## RECORDS FOR THE EXERCISE
=== Begin Enclosure ===

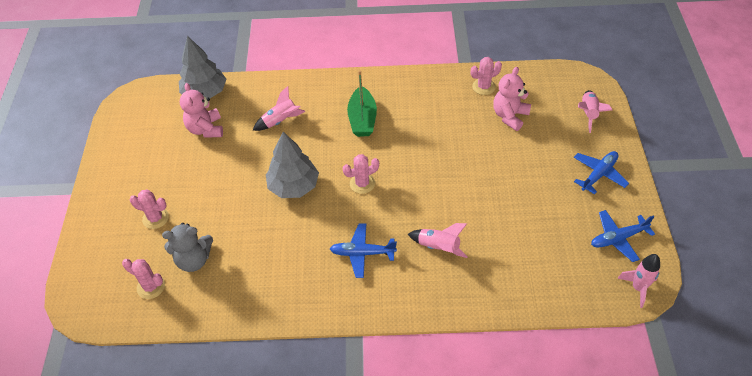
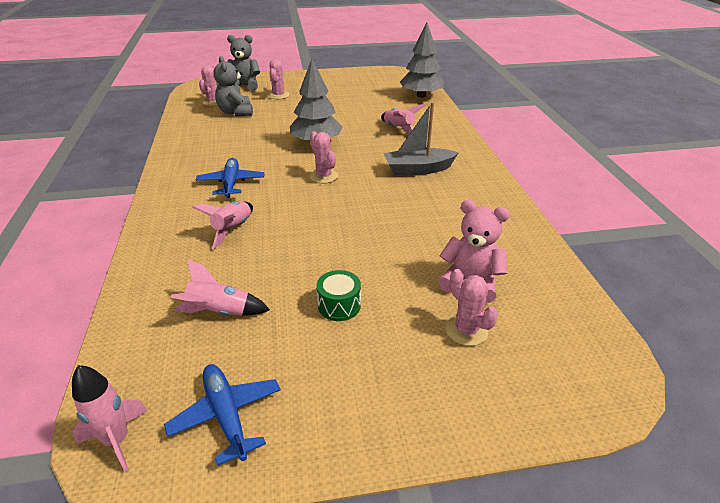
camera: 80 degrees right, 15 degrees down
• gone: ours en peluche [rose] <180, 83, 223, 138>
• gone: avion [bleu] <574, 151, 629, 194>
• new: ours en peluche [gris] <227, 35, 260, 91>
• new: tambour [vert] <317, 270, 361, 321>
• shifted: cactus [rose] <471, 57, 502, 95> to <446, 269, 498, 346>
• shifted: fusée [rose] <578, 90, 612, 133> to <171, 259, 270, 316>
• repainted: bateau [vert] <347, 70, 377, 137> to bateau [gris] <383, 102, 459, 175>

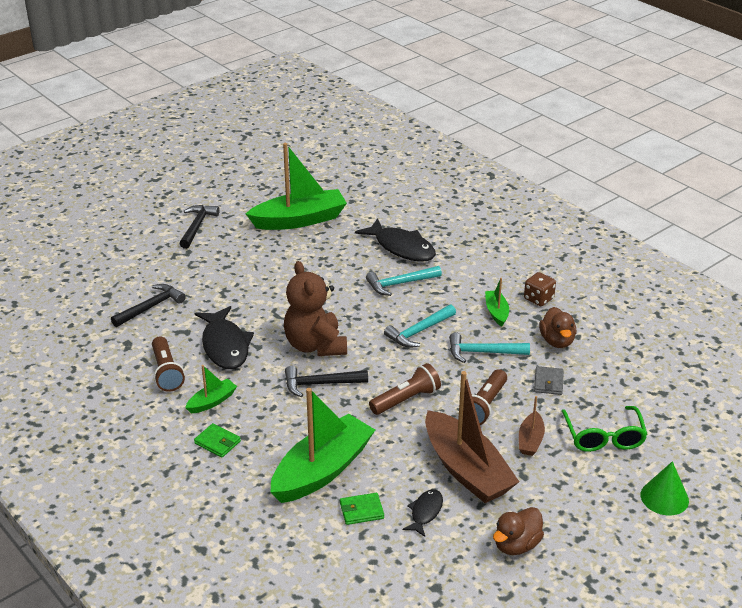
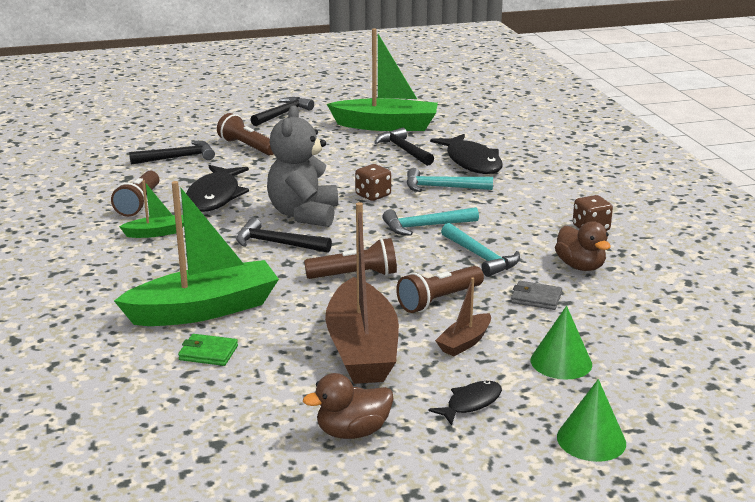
camera: 25 degrees right, 10 degrees down
• gone: portefeuille [vert] <194, 423, 241, 458>
• gone: bateau [vert] <485, 278, 509, 327>
• new: lampe de poche [marron] <217, 113, 274, 155>
• new: dé [marron] <355, 164, 391, 201>
• new: marteau [noir] <374, 128, 434, 166>
• shifted: poisson [noir] <403, 489, 443, 537> to <428, 381, 502, 425>
• swapped: lunettes [vert] <561, 406, 648, 452> to cône [vert] <531, 306, 592, 380>
• repainted: ours en peluche [marron] <284, 261, 347, 356> to ours en peluche [gris] <267, 105, 338, 227>
• rotated: marteau [turquoise] <449, 332, 530, 363> = <441, 223, 520, 277> 150 degrees counterclockwise
• rotated: portefeuille [gris] <534, 366, 564, 395> = <511, 281, 562, 310> 75 degrees clockwise
• rotated: canard [marron] <539, 307, 576, 348> = <555, 221, 611, 271> 45 degrees counterclockwise

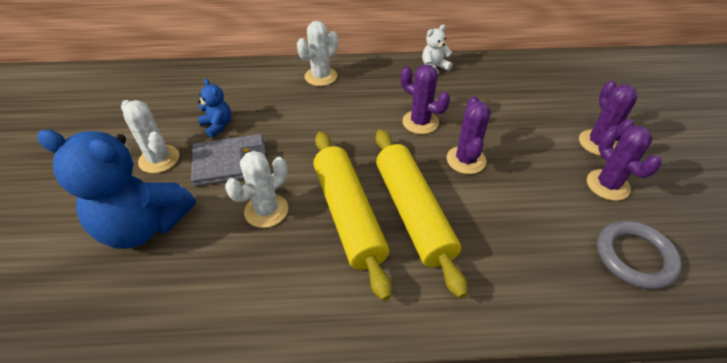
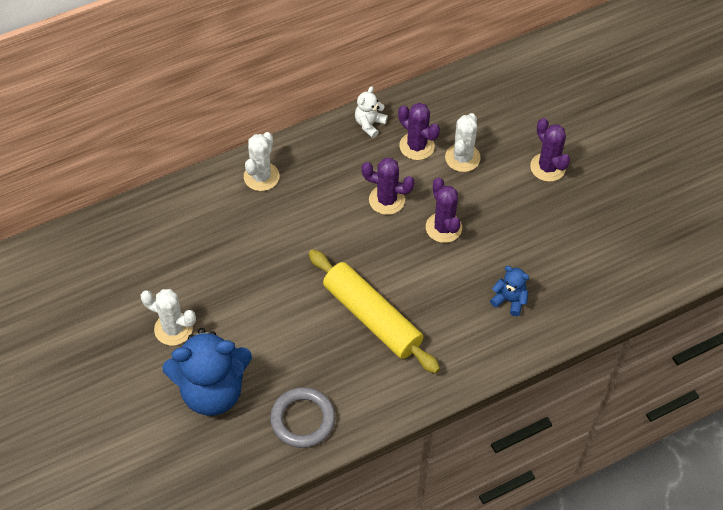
camera: 25 degrees left, 10 degrees up
• gone: portefeuille [gris] <191, 134, 266, 187>
• gone: rouleau à pâtisserie [jaune] <376, 130, 468, 298>
• shifted: ours en peluche [bleu] <198, 79, 231, 138> to <490, 266, 529, 316>
• shifted: cactus [blanc] <225, 151, 288, 228> to <445, 113, 481, 172>
• shifted: cactus [violet] <587, 126, 662, 201> to <398, 103, 440, 160>
• shifted: anneau [gris] <597, 221, 682, 289> to <270, 387, 335, 448>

=== End Enclosure ===

## WHAT TO WORK ON
Omit the pictures, then output every record exactly as given.

## RESPONSE TO THE TASK
camera: 80 degrees right, 15 degrees down
• gone: ours en peluche [rose] <180, 83, 223, 138>
• gone: avion [bleu] <574, 151, 629, 194>
• new: ours en peluche [gris] <227, 35, 260, 91>
• new: tambour [vert] <317, 270, 361, 321>
• shifted: cactus [rose] <471, 57, 502, 95> to <446, 269, 498, 346>
• shifted: fusée [rose] <578, 90, 612, 133> to <171, 259, 270, 316>
• repainted: bateau [vert] <347, 70, 377, 137> to bateau [gris] <383, 102, 459, 175>

camera: 25 degrees right, 10 degrees down
• gone: portefeuille [vert] <194, 423, 241, 458>
• gone: bateau [vert] <485, 278, 509, 327>
• new: lampe de poche [marron] <217, 113, 274, 155>
• new: dé [marron] <355, 164, 391, 201>
• new: marteau [noir] <374, 128, 434, 166>
• shifted: poisson [noir] <403, 489, 443, 537> to <428, 381, 502, 425>
• swapped: lunettes [vert] <561, 406, 648, 452> to cône [vert] <531, 306, 592, 380>
• repainted: ours en peluche [marron] <284, 261, 347, 356> to ours en peluche [gris] <267, 105, 338, 227>
• rotated: marteau [turquoise] <449, 332, 530, 363> = <441, 223, 520, 277> 150 degrees counterclockwise
• rotated: portefeuille [gris] <534, 366, 564, 395> = <511, 281, 562, 310> 75 degrees clockwise
• rotated: canard [marron] <539, 307, 576, 348> = <555, 221, 611, 271> 45 degrees counterclockwise

camera: 25 degrees left, 10 degrees up
• gone: portefeuille [gris] <191, 134, 266, 187>
• gone: rouleau à pâtisserie [jaune] <376, 130, 468, 298>
• shifted: ours en peluche [bleu] <198, 79, 231, 138> to <490, 266, 529, 316>
• shifted: cactus [blanc] <225, 151, 288, 228> to <445, 113, 481, 172>
• shifted: cactus [violet] <587, 126, 662, 201> to <398, 103, 440, 160>
• shifted: anneau [gris] <597, 221, 682, 289> to <270, 387, 335, 448>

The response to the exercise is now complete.